Beginning with the line that contains "green cactus: 3 -> 1", transcribe every line down to the end of the entries, exactly, and no other lines.

(Beginning of DATA PROVIDED)

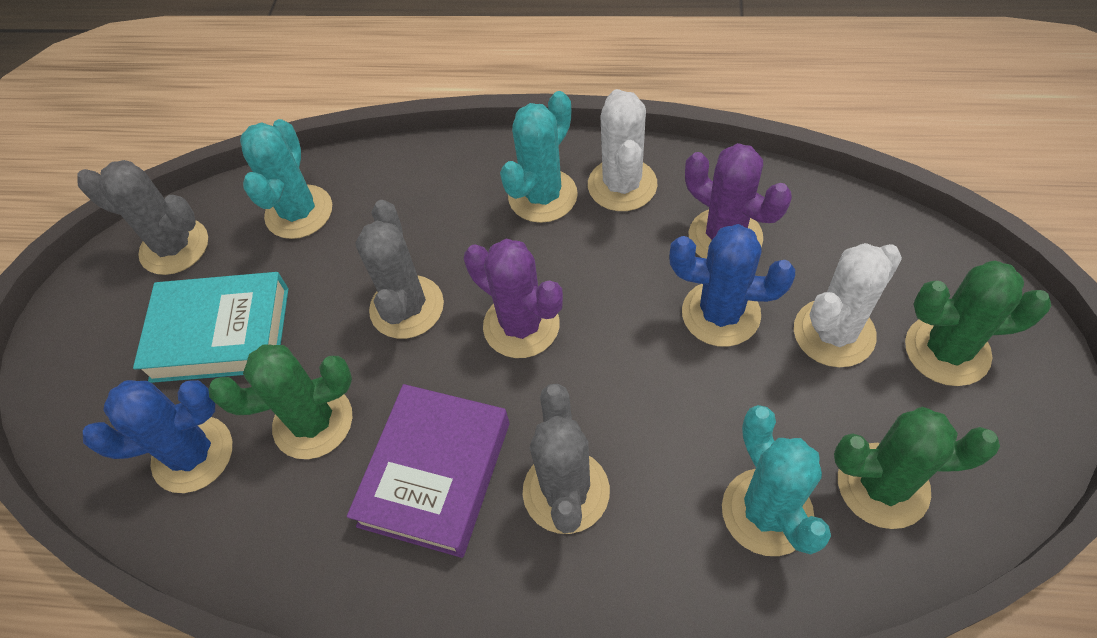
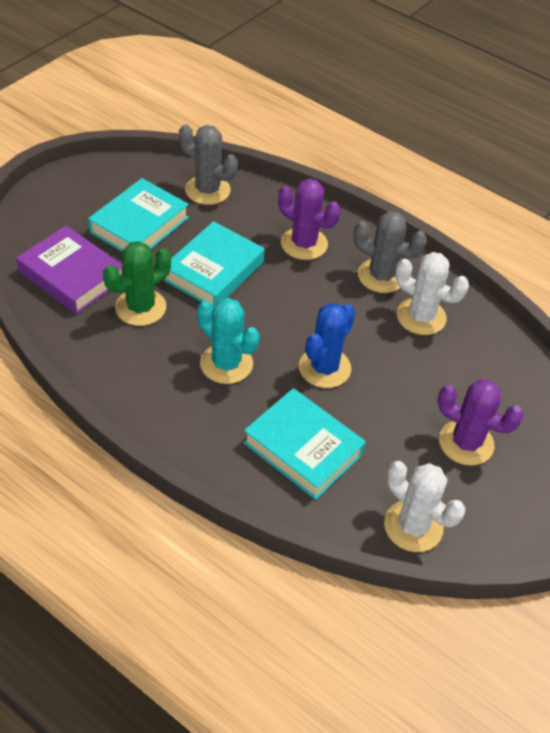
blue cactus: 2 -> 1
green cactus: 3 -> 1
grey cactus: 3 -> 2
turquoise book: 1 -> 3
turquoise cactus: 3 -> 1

(End of DATA PROVIDED)

## PROBLEM SOLUTION:
green cactus: 3 -> 1
grey cactus: 3 -> 2
turquoise book: 1 -> 3
turquoise cactus: 3 -> 1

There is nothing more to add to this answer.